• _BRIEF_
Lay out the data from the line with "For each provided" up to and including the line with "codex (226, 1800)" as a numbered list, leaving out blank lines. Omit the pictures from your answer.
#### DATA EXTRACT
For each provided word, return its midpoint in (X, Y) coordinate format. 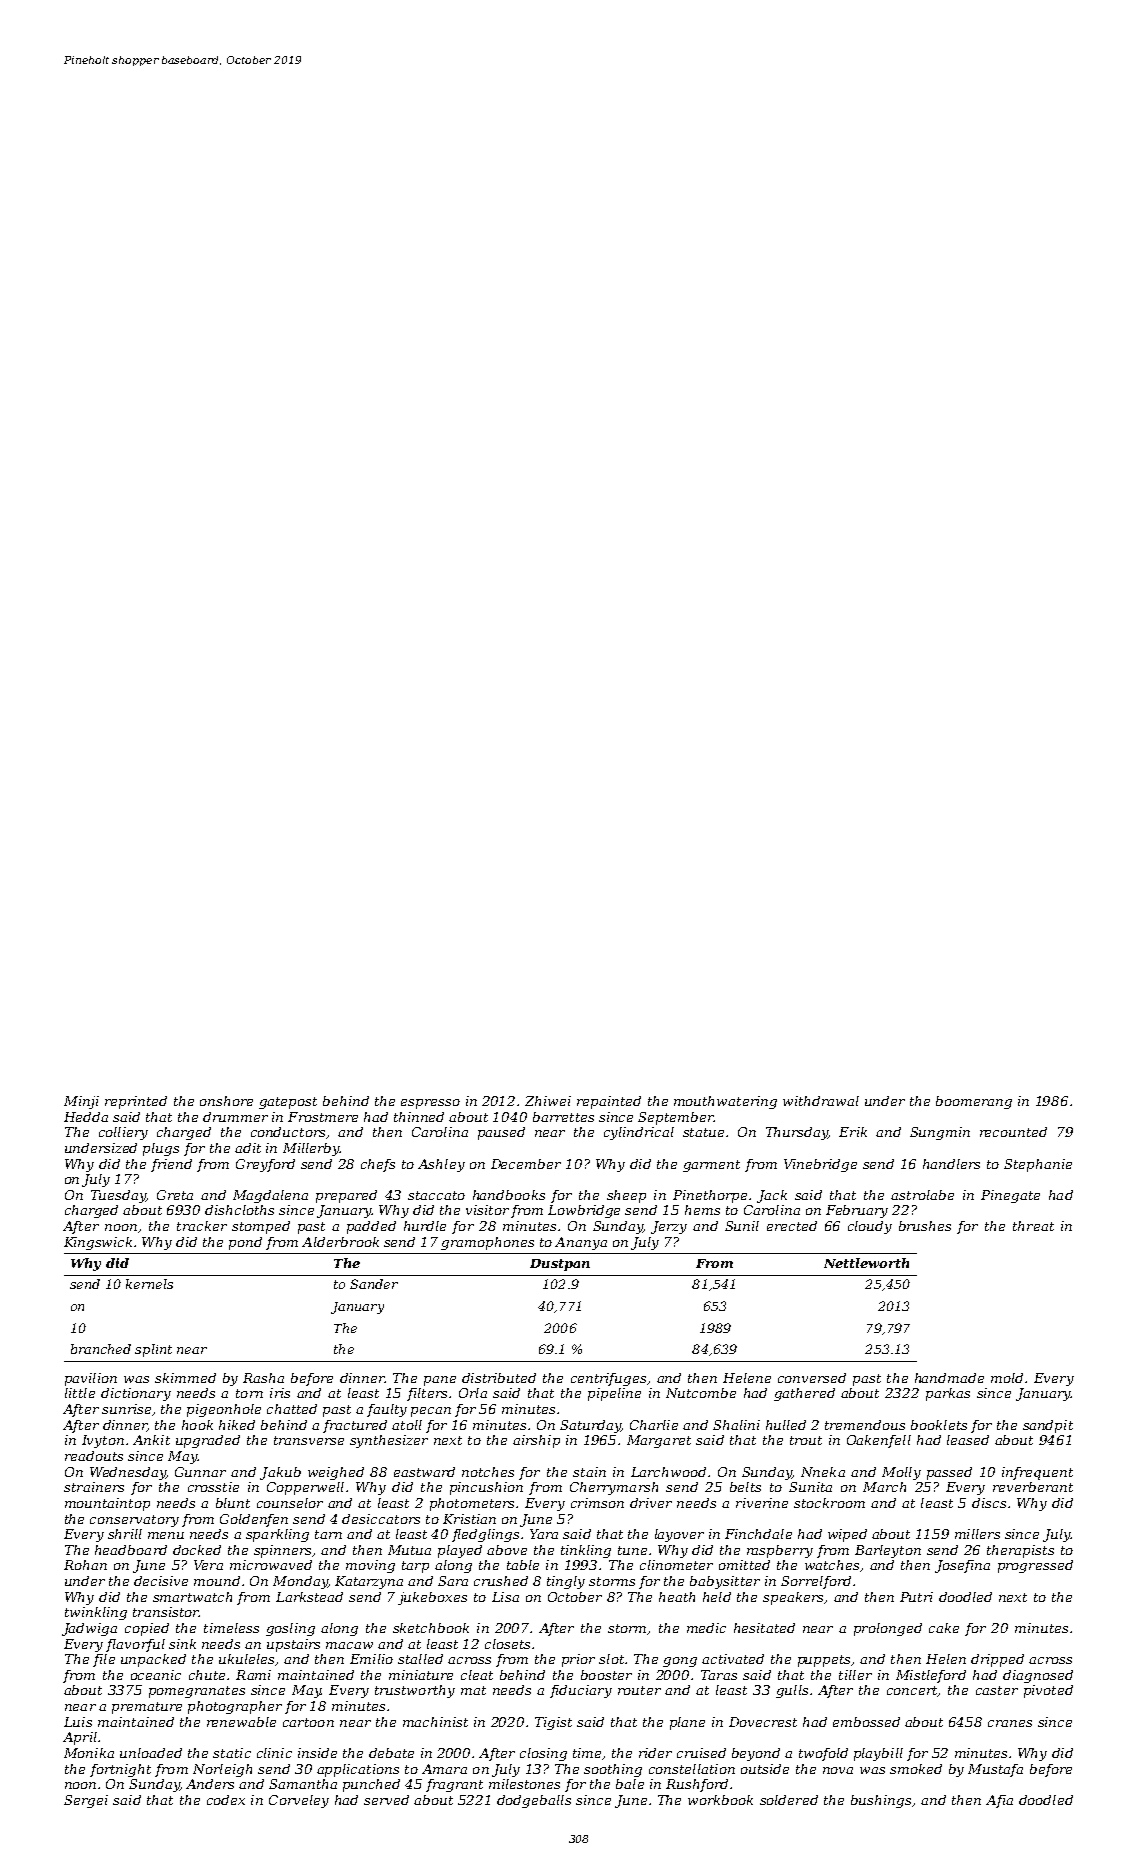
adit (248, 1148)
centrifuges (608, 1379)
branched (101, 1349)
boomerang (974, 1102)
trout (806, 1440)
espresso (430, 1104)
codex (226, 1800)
########
#### DATA EXTRACT
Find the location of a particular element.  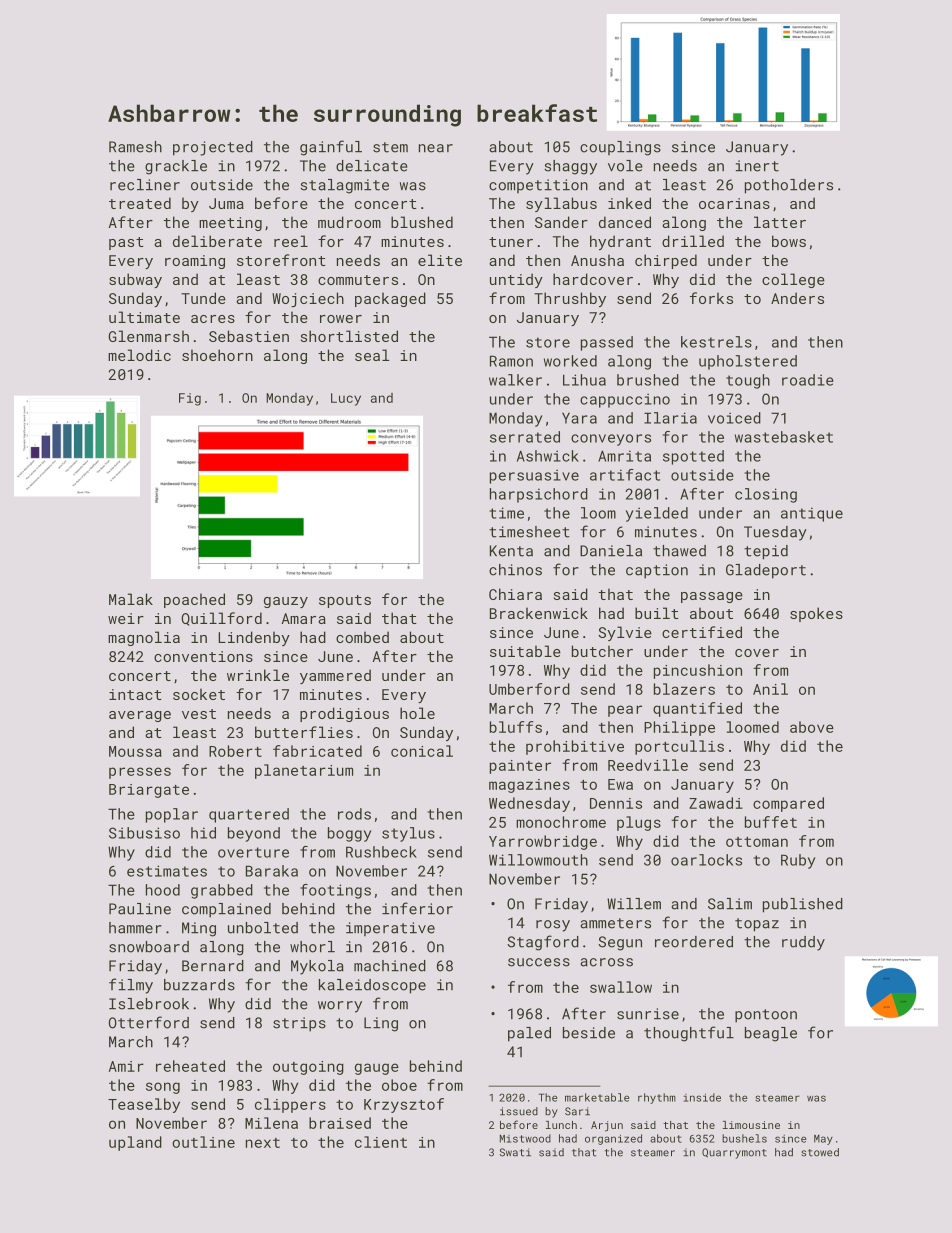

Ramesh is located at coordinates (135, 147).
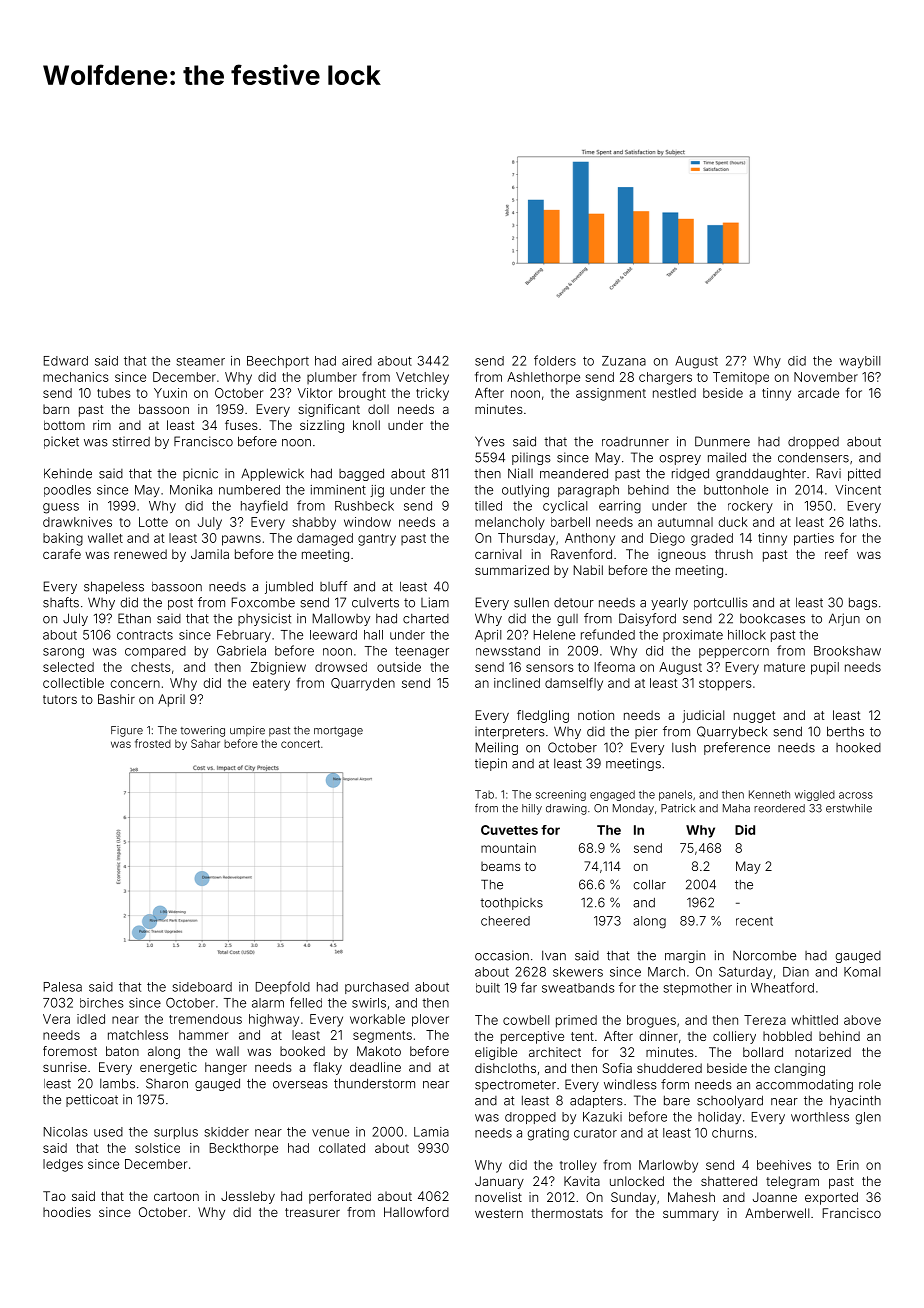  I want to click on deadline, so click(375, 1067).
########
• _COMPLETED TASK_
1. For each provided word, return its midpoint in (X, Y) coordinate format. 
2. adit (248, 1148)
3. centrifuges (608, 1379)
4. branched (101, 1349)
5. boomerang (974, 1102)
6. trout (806, 1440)
7. espresso (430, 1104)
8. codex (226, 1800)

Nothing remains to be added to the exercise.